What to return is the tail of the data, from the line that contains "in_first: [508, 229]" down to the last line, copied exactly.

BEGIN

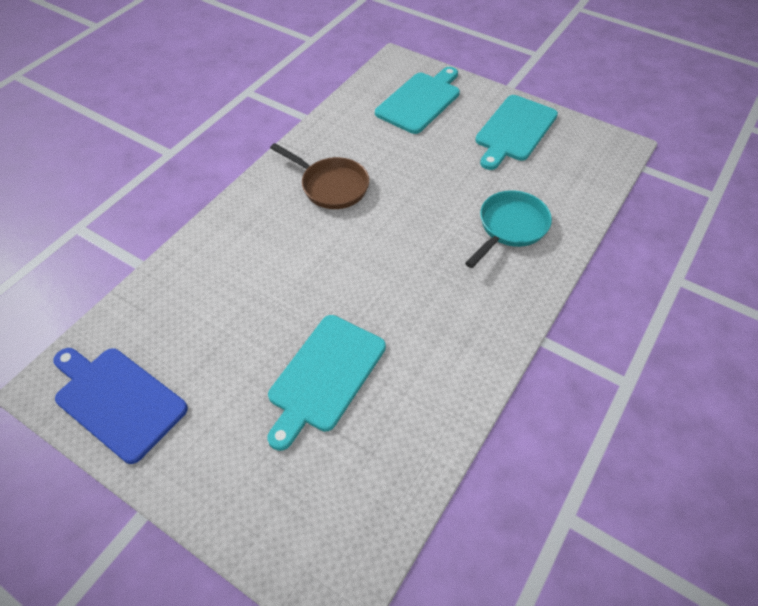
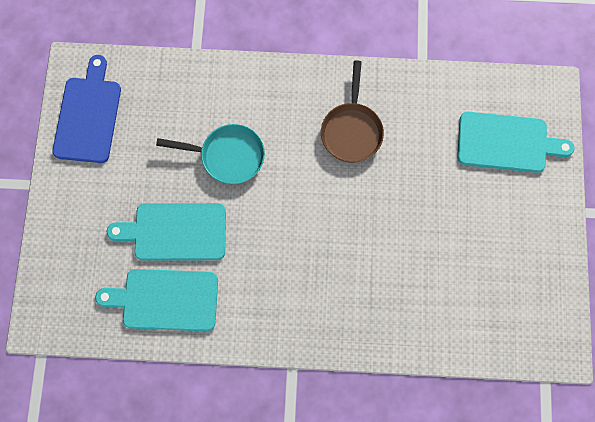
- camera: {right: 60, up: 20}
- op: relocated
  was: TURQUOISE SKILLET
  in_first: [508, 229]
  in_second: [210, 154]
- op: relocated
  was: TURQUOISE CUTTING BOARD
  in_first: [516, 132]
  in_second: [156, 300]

END

**ANSWER AREA:**
  in_first: [508, 229]
  in_second: [210, 154]
- op: relocated
  was: TURQUOISE CUTTING BOARD
  in_first: [516, 132]
  in_second: [156, 300]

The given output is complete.